-- DATA SUPPLIED follows --

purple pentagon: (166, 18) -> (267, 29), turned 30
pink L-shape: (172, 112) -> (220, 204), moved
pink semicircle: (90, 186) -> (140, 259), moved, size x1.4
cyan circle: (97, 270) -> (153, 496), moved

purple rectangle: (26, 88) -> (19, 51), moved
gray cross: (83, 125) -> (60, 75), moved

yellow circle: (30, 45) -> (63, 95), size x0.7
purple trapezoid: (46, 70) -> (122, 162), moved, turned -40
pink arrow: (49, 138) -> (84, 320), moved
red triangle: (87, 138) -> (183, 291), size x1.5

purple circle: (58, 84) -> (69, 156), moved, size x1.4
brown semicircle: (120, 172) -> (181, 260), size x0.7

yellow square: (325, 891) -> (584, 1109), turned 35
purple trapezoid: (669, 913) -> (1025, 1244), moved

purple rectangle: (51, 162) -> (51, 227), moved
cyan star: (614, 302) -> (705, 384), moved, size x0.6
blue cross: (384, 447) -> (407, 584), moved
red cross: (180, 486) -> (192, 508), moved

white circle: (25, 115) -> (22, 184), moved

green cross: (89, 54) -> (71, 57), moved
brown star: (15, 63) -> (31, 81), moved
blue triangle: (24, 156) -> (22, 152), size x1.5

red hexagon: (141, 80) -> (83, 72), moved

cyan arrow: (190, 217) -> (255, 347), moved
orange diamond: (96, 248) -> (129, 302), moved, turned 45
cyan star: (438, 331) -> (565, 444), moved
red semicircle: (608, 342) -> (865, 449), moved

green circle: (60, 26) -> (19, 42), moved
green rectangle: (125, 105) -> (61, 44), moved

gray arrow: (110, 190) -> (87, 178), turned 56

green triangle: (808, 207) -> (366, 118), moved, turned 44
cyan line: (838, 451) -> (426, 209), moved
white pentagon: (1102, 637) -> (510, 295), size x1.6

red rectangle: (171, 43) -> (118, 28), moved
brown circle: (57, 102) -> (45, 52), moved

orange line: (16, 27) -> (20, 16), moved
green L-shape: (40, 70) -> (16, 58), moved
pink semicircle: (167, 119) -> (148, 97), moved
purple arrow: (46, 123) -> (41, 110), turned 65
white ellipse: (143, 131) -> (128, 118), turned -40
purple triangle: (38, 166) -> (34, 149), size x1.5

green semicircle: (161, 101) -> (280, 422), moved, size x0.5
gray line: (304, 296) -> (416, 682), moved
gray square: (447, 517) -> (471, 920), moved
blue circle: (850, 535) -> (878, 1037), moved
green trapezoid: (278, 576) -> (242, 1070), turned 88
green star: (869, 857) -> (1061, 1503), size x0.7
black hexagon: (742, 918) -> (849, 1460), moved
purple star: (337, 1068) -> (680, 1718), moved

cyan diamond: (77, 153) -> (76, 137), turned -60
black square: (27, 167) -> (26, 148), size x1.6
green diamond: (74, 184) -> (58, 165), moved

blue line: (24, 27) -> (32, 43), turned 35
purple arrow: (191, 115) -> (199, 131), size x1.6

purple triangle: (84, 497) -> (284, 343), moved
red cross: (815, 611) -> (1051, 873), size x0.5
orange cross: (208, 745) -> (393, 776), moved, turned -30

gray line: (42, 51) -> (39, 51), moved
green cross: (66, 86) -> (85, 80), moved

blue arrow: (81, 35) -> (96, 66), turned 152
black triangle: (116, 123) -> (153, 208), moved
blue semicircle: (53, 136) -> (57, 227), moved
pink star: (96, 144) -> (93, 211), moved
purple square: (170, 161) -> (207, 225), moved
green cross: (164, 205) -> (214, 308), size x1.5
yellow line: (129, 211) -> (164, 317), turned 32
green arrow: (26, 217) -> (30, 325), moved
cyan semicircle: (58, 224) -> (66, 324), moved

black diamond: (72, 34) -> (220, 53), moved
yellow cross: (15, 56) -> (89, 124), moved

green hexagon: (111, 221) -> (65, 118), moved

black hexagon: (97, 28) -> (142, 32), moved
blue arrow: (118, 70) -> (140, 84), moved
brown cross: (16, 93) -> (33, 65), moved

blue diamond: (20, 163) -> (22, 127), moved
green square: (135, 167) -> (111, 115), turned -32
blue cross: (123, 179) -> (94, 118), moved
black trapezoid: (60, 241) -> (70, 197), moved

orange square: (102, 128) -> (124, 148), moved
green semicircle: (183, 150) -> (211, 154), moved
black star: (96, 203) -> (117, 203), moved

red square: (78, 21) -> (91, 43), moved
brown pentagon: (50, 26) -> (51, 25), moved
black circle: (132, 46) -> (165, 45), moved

-- DATA SUPPLIED concluded --

▸ EXERCISE OBJECTIVE
Would you please copy every line of the data exactly?

▸ WRITTEN RESPONSE
purple pentagon: (166, 18) -> (267, 29), turned 30
pink L-shape: (172, 112) -> (220, 204), moved
pink semicircle: (90, 186) -> (140, 259), moved, size x1.4
cyan circle: (97, 270) -> (153, 496), moved

purple rectangle: (26, 88) -> (19, 51), moved
gray cross: (83, 125) -> (60, 75), moved

yellow circle: (30, 45) -> (63, 95), size x0.7
purple trapezoid: (46, 70) -> (122, 162), moved, turned -40
pink arrow: (49, 138) -> (84, 320), moved
red triangle: (87, 138) -> (183, 291), size x1.5

purple circle: (58, 84) -> (69, 156), moved, size x1.4
brown semicircle: (120, 172) -> (181, 260), size x0.7

yellow square: (325, 891) -> (584, 1109), turned 35
purple trapezoid: (669, 913) -> (1025, 1244), moved

purple rectangle: (51, 162) -> (51, 227), moved
cyan star: (614, 302) -> (705, 384), moved, size x0.6
blue cross: (384, 447) -> (407, 584), moved
red cross: (180, 486) -> (192, 508), moved

white circle: (25, 115) -> (22, 184), moved

green cross: (89, 54) -> (71, 57), moved
brown star: (15, 63) -> (31, 81), moved
blue triangle: (24, 156) -> (22, 152), size x1.5

red hexagon: (141, 80) -> (83, 72), moved

cyan arrow: (190, 217) -> (255, 347), moved
orange diamond: (96, 248) -> (129, 302), moved, turned 45
cyan star: (438, 331) -> (565, 444), moved
red semicircle: (608, 342) -> (865, 449), moved

green circle: (60, 26) -> (19, 42), moved
green rectangle: (125, 105) -> (61, 44), moved

gray arrow: (110, 190) -> (87, 178), turned 56

green triangle: (808, 207) -> (366, 118), moved, turned 44
cyan line: (838, 451) -> (426, 209), moved
white pentagon: (1102, 637) -> (510, 295), size x1.6

red rectangle: (171, 43) -> (118, 28), moved
brown circle: (57, 102) -> (45, 52), moved

orange line: (16, 27) -> (20, 16), moved
green L-shape: (40, 70) -> (16, 58), moved
pink semicircle: (167, 119) -> (148, 97), moved
purple arrow: (46, 123) -> (41, 110), turned 65
white ellipse: (143, 131) -> (128, 118), turned -40
purple triangle: (38, 166) -> (34, 149), size x1.5

green semicircle: (161, 101) -> (280, 422), moved, size x0.5
gray line: (304, 296) -> (416, 682), moved
gray square: (447, 517) -> (471, 920), moved
blue circle: (850, 535) -> (878, 1037), moved
green trapezoid: (278, 576) -> (242, 1070), turned 88
green star: (869, 857) -> (1061, 1503), size x0.7
black hexagon: (742, 918) -> (849, 1460), moved
purple star: (337, 1068) -> (680, 1718), moved

cyan diamond: (77, 153) -> (76, 137), turned -60
black square: (27, 167) -> (26, 148), size x1.6
green diamond: (74, 184) -> (58, 165), moved

blue line: (24, 27) -> (32, 43), turned 35
purple arrow: (191, 115) -> (199, 131), size x1.6

purple triangle: (84, 497) -> (284, 343), moved
red cross: (815, 611) -> (1051, 873), size x0.5
orange cross: (208, 745) -> (393, 776), moved, turned -30

gray line: (42, 51) -> (39, 51), moved
green cross: (66, 86) -> (85, 80), moved

blue arrow: (81, 35) -> (96, 66), turned 152
black triangle: (116, 123) -> (153, 208), moved
blue semicircle: (53, 136) -> (57, 227), moved
pink star: (96, 144) -> (93, 211), moved
purple square: (170, 161) -> (207, 225), moved
green cross: (164, 205) -> (214, 308), size x1.5
yellow line: (129, 211) -> (164, 317), turned 32
green arrow: (26, 217) -> (30, 325), moved
cyan semicircle: (58, 224) -> (66, 324), moved

black diamond: (72, 34) -> (220, 53), moved
yellow cross: (15, 56) -> (89, 124), moved

green hexagon: (111, 221) -> (65, 118), moved

black hexagon: (97, 28) -> (142, 32), moved
blue arrow: (118, 70) -> (140, 84), moved
brown cross: (16, 93) -> (33, 65), moved

blue diamond: (20, 163) -> (22, 127), moved
green square: (135, 167) -> (111, 115), turned -32
blue cross: (123, 179) -> (94, 118), moved
black trapezoid: (60, 241) -> (70, 197), moved

orange square: (102, 128) -> (124, 148), moved
green semicircle: (183, 150) -> (211, 154), moved
black star: (96, 203) -> (117, 203), moved

red square: (78, 21) -> (91, 43), moved
brown pentagon: (50, 26) -> (51, 25), moved
black circle: (132, 46) -> (165, 45), moved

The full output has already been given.